• What is being asked
Return the records below from the line containing "(313, 267) = (321, 250): brown dice -> none" onward, exactly, through and including the last line.

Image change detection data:
● ● ● ● ● ● ●

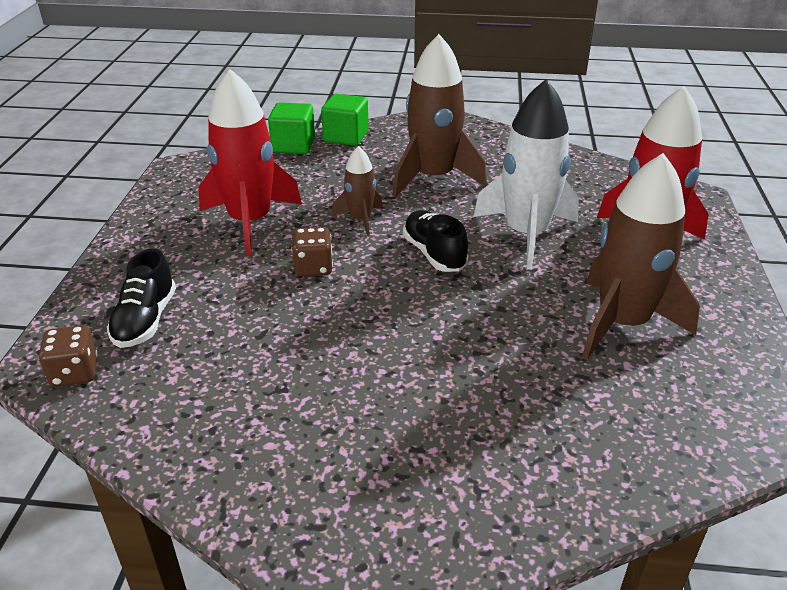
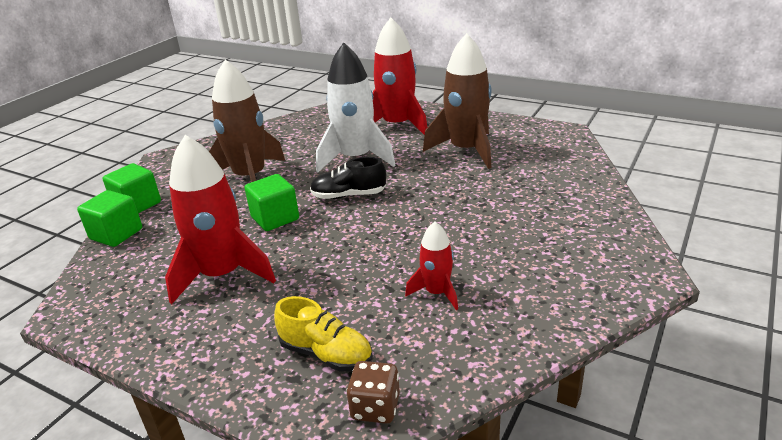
camera: 65 degrees left, 5 degrees down
(145, 320) = (326, 354): black shoe -> yellow shoe
(262, 372) = (437, 293): none -> red rocket
(313, 267) = (321, 250): brown dice -> none
(360, 219) = (275, 218): brown rocket -> green cube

● ● ● ● ● ● ●

• Result below
(313, 267) = (321, 250): brown dice -> none
(360, 219) = (275, 218): brown rocket -> green cube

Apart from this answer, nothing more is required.